Given information:
=-=-=

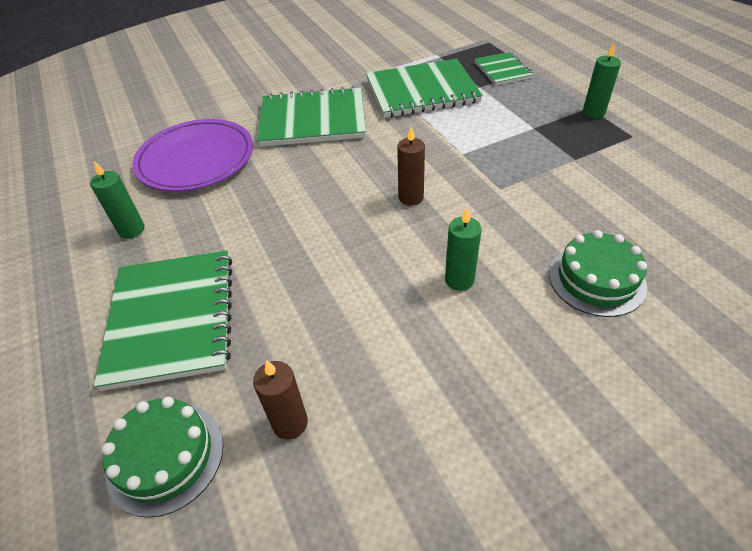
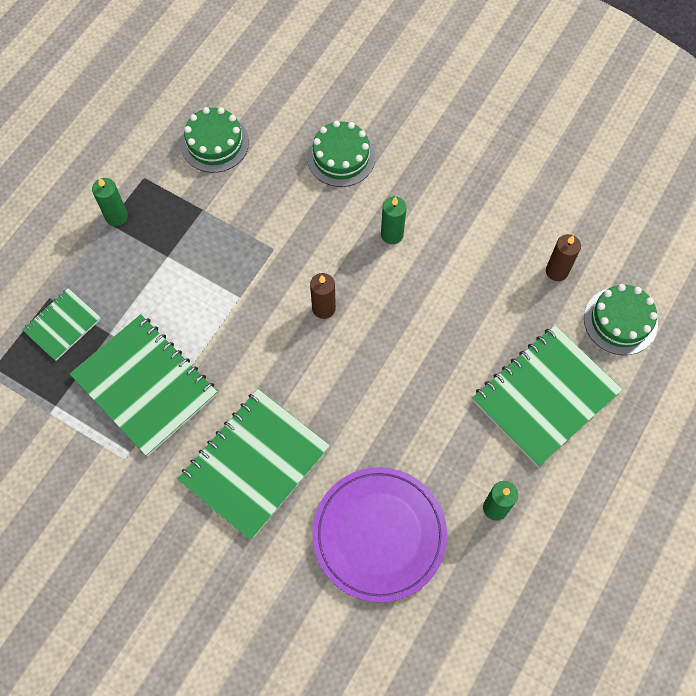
camera: 125 degrees left, 20 degrees up
(313, 120) = (255, 464): green notebook -> green notebook turned 75 degrees clockwise
(660, 189) = (215, 143): none -> green cake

=-=-=

What this task involves: Every line above with the string "green" in it needs to be copied.

Task result:
(313, 120) = (255, 464): green notebook -> green notebook turned 75 degrees clockwise
(660, 189) = (215, 143): none -> green cake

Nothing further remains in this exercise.